Supplied records —
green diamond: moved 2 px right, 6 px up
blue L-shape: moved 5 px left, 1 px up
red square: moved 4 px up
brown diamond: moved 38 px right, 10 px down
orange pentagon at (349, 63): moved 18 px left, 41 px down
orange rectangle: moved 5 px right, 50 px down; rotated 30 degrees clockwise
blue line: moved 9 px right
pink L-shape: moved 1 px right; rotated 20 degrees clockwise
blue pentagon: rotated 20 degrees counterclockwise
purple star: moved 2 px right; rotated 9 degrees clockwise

--

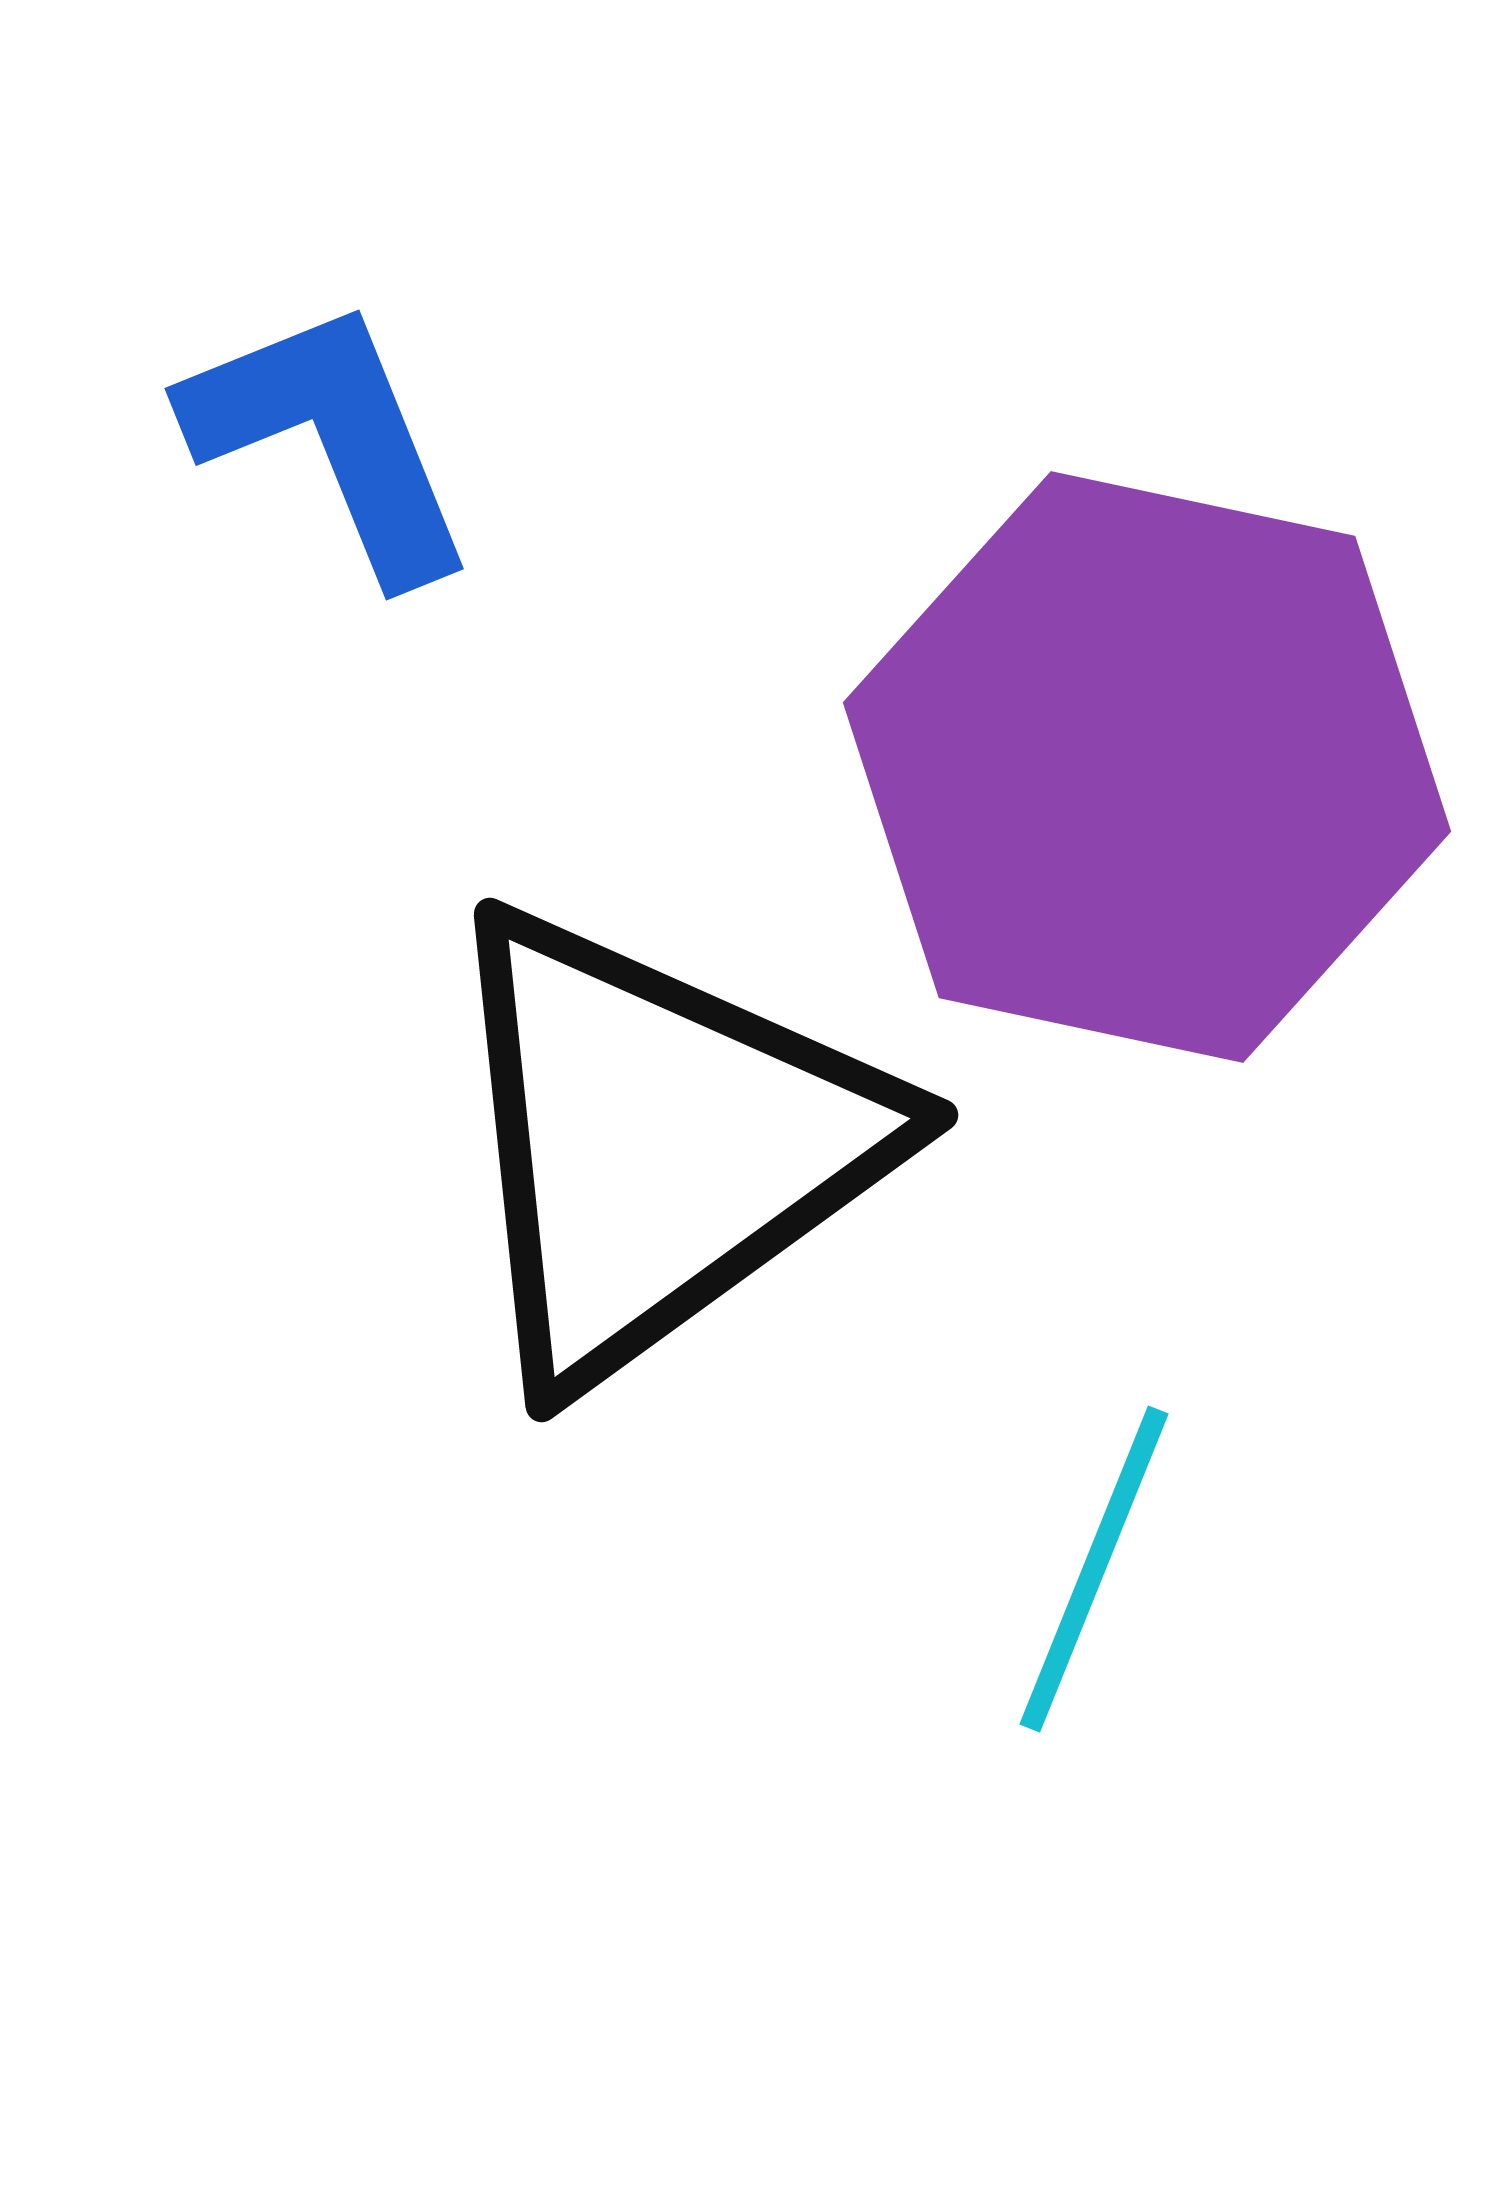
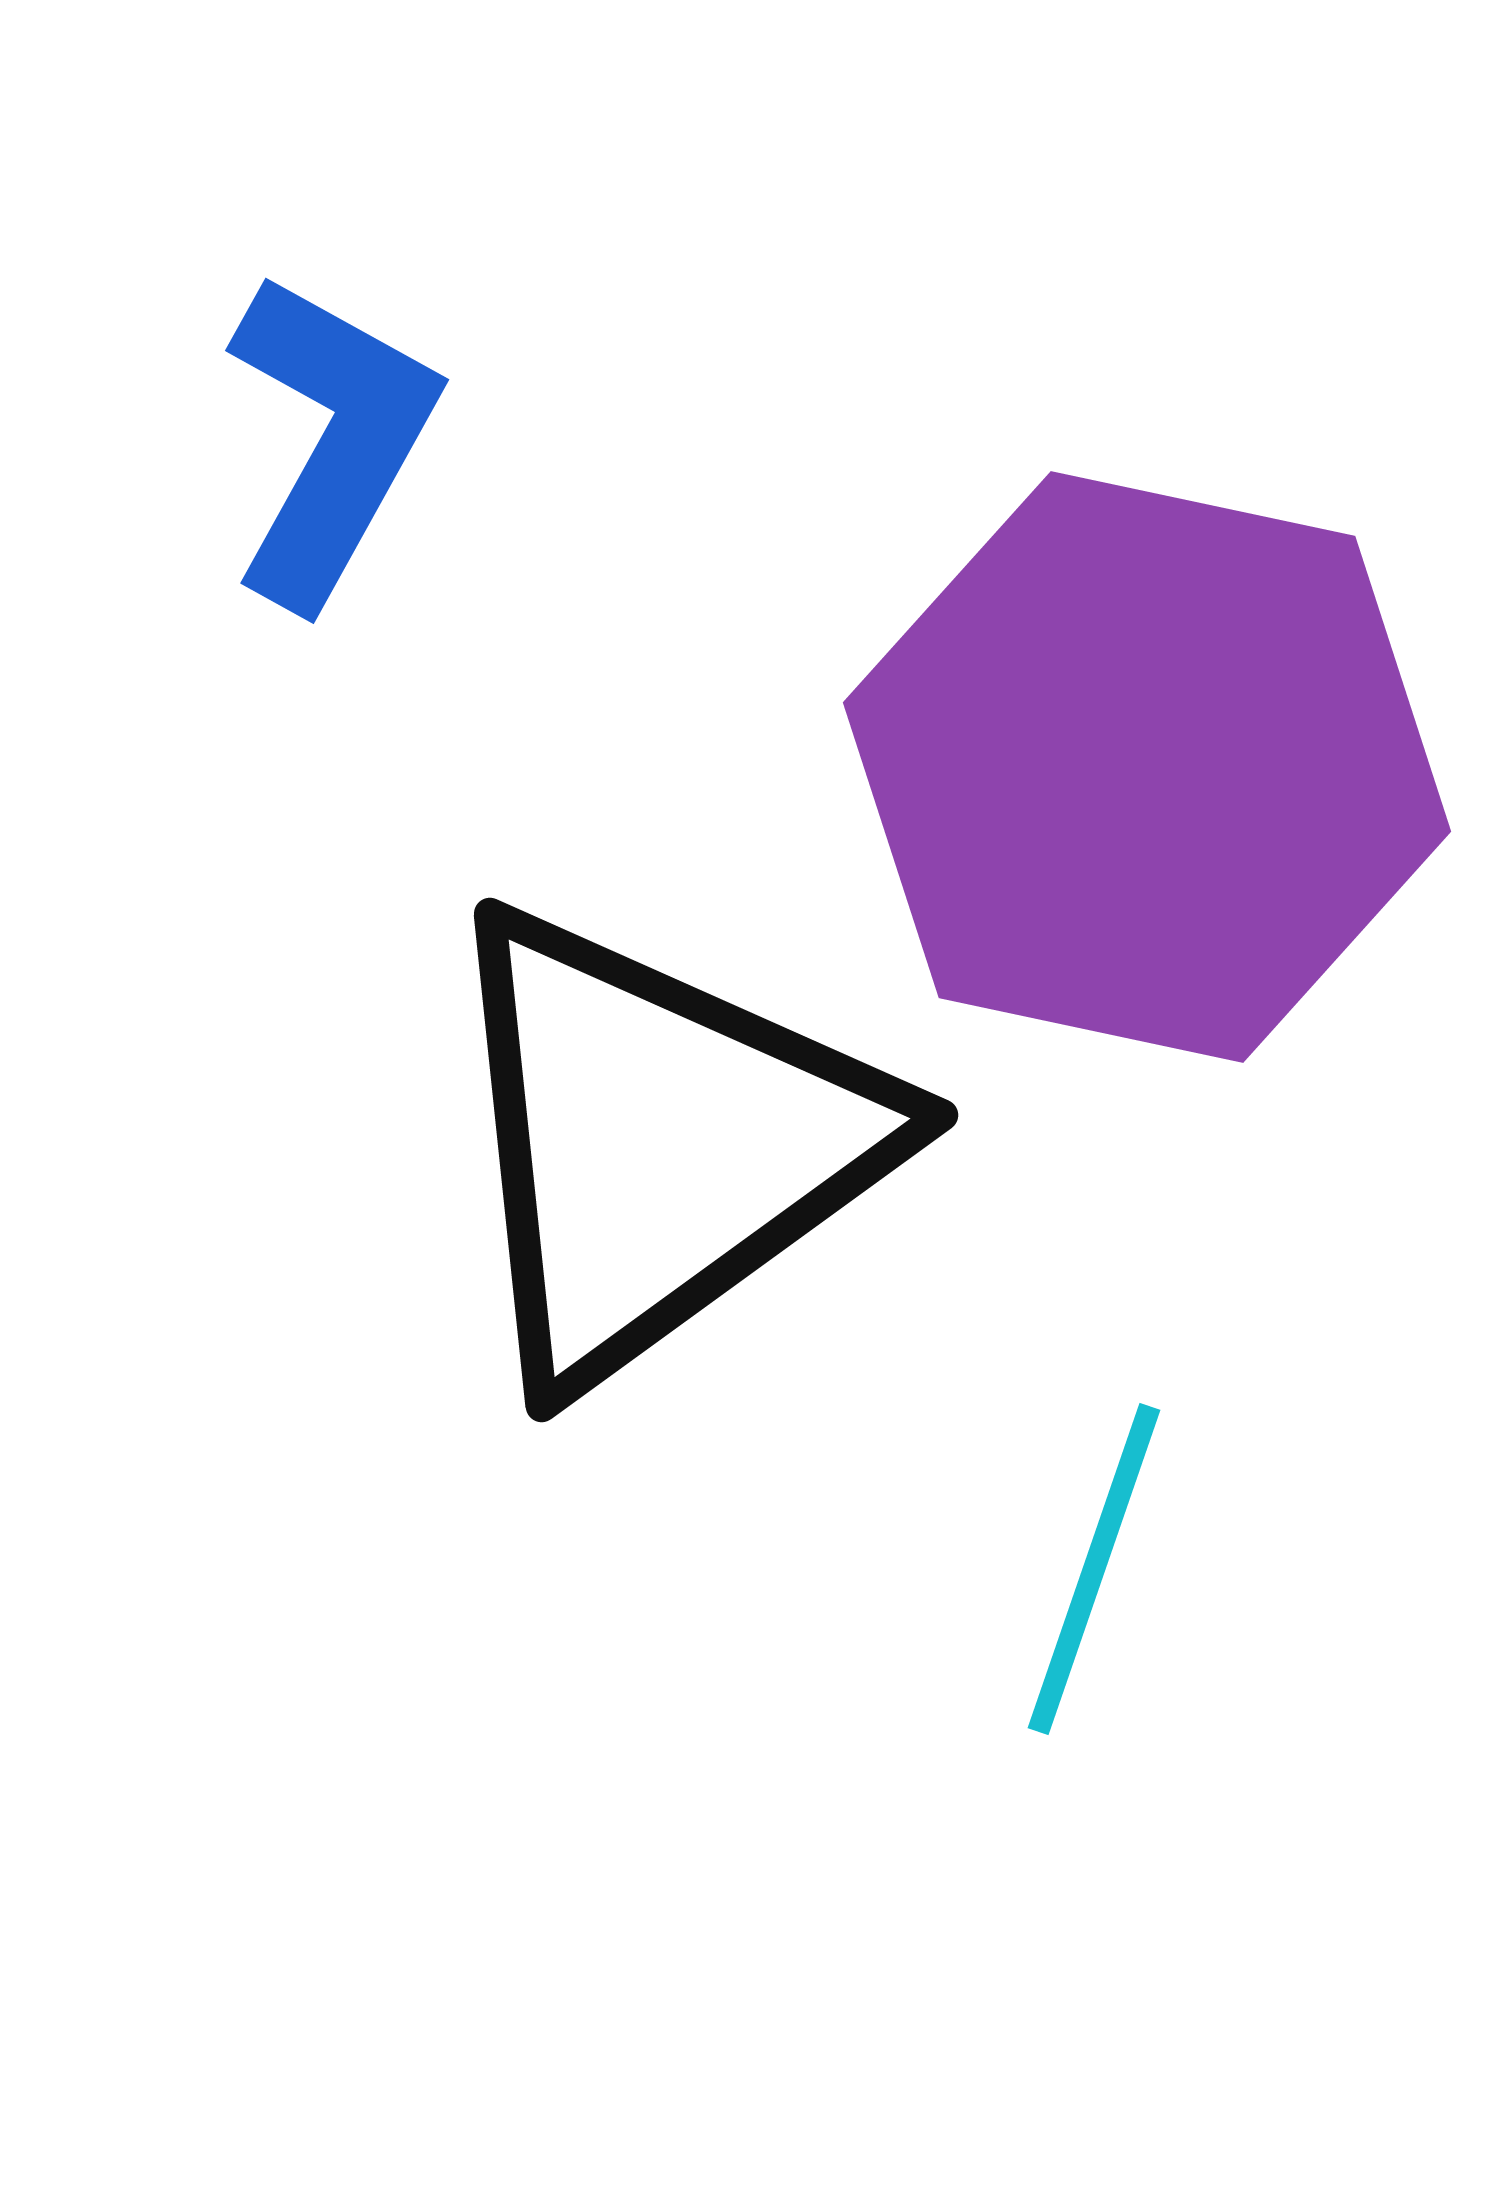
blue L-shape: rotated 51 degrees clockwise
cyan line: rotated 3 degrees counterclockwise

==

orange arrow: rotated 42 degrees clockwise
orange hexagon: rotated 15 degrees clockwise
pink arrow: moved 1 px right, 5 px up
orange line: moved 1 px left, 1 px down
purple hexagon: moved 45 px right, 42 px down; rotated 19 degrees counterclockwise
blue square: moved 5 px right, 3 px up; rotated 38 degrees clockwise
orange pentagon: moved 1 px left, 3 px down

What you have to do —
Leave out every line above except those from the line with "green diamond: moved 2 px right, 6 px up" up to and including the line with "purple star: moved", and copy those exactly.

Written reply —
green diamond: moved 2 px right, 6 px up
blue L-shape: moved 5 px left, 1 px up
red square: moved 4 px up
brown diamond: moved 38 px right, 10 px down
orange pentagon at (349, 63): moved 18 px left, 41 px down
orange rectangle: moved 5 px right, 50 px down; rotated 30 degrees clockwise
blue line: moved 9 px right
pink L-shape: moved 1 px right; rotated 20 degrees clockwise
blue pentagon: rotated 20 degrees counterclockwise
purple star: moved 2 px right; rotated 9 degrees clockwise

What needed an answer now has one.